_Source information_.
··········

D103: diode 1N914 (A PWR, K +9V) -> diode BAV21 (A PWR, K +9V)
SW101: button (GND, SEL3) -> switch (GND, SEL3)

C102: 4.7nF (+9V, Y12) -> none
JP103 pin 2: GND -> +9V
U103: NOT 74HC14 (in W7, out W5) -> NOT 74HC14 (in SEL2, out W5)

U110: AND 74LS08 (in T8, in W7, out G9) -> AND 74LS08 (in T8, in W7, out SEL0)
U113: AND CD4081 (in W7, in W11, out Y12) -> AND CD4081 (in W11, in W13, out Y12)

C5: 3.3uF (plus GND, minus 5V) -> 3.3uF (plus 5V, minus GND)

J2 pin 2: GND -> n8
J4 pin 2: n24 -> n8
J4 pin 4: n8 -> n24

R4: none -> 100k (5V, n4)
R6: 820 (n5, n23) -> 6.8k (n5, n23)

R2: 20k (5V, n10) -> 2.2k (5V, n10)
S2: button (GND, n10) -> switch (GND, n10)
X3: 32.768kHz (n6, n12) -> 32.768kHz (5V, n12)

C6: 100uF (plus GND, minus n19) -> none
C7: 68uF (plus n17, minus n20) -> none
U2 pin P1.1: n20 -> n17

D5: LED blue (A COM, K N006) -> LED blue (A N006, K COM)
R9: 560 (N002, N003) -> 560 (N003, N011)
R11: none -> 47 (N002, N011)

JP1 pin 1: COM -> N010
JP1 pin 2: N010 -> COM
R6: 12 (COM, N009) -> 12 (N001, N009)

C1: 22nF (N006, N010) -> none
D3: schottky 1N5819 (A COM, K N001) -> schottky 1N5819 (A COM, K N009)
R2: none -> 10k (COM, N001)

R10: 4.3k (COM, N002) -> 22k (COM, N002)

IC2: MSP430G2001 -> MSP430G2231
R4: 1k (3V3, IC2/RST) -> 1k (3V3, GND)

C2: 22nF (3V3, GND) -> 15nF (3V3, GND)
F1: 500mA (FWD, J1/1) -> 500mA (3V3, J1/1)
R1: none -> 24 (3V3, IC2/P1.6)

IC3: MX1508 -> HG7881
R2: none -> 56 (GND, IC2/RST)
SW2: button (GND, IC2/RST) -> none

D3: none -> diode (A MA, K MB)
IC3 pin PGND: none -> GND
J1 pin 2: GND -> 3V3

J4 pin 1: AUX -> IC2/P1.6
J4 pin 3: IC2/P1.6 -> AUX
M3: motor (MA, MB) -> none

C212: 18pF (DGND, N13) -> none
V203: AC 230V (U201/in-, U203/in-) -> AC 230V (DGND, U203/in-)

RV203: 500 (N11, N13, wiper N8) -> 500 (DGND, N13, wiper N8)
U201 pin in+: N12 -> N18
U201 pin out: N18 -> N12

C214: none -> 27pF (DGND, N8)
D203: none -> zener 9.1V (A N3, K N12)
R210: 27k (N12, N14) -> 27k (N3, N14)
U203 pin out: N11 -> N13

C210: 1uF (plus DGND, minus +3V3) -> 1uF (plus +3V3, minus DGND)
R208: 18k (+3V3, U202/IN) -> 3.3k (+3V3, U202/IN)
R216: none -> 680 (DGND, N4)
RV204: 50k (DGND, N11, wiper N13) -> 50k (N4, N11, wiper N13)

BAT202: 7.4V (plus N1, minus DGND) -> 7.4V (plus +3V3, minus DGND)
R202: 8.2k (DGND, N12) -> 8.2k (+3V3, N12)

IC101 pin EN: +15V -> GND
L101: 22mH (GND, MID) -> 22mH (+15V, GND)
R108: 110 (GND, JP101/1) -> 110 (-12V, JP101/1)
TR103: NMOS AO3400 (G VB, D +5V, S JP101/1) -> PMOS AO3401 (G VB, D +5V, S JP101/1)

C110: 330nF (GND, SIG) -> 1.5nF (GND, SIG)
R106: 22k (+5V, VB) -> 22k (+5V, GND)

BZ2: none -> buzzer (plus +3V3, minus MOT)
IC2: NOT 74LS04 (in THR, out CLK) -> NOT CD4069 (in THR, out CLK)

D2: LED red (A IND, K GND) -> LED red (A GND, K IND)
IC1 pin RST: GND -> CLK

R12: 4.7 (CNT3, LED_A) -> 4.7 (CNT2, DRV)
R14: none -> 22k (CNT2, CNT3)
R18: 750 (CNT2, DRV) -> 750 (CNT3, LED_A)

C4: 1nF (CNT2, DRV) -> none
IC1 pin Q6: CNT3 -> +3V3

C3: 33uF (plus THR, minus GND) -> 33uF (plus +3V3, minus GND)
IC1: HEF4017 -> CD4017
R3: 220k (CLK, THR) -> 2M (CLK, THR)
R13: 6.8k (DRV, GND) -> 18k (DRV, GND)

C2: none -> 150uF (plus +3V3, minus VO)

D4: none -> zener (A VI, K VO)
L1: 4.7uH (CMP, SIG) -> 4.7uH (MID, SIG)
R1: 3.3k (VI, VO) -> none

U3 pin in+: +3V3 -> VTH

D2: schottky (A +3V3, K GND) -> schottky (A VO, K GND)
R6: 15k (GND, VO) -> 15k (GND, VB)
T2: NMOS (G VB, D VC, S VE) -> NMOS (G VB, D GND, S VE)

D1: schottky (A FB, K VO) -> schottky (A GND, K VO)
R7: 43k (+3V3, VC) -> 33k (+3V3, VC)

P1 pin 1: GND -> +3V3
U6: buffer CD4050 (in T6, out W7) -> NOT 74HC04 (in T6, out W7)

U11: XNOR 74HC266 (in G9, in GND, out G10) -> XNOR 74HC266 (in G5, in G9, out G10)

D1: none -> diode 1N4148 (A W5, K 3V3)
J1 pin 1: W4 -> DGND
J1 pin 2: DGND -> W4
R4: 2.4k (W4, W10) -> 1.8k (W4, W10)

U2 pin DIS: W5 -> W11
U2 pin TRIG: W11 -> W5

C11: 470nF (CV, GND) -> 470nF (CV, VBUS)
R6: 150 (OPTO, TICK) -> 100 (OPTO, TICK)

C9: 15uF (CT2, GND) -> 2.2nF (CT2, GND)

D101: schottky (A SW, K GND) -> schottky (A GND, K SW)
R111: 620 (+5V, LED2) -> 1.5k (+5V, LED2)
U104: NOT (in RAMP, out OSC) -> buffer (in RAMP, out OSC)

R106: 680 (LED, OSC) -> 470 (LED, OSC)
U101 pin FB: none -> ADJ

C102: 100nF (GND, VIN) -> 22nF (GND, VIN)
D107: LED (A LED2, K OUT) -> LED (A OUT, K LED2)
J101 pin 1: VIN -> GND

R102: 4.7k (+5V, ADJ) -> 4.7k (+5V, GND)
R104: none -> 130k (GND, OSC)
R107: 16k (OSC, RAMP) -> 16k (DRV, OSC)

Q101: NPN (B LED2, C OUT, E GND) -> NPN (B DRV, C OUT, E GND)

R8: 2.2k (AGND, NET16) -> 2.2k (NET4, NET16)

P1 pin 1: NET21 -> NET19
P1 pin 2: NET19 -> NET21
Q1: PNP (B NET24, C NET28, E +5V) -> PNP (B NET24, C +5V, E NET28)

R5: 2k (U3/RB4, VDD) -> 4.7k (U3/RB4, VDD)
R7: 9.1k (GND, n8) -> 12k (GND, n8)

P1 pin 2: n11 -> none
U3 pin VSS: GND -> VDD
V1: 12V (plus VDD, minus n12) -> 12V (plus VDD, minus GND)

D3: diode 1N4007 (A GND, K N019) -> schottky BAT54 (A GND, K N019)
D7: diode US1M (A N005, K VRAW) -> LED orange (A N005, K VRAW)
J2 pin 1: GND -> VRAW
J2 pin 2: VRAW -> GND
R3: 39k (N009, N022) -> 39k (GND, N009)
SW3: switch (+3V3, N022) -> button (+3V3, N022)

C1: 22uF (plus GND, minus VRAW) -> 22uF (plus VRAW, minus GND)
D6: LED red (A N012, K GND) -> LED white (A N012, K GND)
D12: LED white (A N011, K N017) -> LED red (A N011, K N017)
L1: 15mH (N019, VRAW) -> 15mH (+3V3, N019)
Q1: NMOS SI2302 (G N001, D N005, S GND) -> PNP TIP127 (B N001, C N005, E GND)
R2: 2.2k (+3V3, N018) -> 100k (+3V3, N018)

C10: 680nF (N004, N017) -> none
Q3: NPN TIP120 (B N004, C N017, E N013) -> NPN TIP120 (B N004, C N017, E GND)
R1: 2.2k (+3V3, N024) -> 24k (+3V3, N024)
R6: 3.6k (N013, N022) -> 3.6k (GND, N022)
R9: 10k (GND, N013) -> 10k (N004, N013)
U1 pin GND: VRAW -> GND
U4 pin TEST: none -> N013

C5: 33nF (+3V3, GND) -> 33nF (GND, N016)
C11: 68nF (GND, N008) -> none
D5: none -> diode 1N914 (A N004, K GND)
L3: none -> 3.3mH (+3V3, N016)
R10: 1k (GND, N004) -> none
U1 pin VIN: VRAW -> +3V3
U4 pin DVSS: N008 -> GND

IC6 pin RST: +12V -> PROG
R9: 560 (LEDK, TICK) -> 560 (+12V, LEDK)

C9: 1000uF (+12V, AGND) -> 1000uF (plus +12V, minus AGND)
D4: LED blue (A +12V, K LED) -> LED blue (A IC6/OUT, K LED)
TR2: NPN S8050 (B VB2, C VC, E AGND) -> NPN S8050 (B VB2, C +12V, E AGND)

··········

_Problem details_.
Within the material above, transcribe exactly the lines that run from the line holding "D3: schottky 1N5819" through the line holding "F1: 500mA (FWD, J1/1) -> 500mA (3V3, J1/1)".

_Task solution_.
D3: schottky 1N5819 (A COM, K N001) -> schottky 1N5819 (A COM, K N009)
R2: none -> 10k (COM, N001)

R10: 4.3k (COM, N002) -> 22k (COM, N002)

IC2: MSP430G2001 -> MSP430G2231
R4: 1k (3V3, IC2/RST) -> 1k (3V3, GND)

C2: 22nF (3V3, GND) -> 15nF (3V3, GND)
F1: 500mA (FWD, J1/1) -> 500mA (3V3, J1/1)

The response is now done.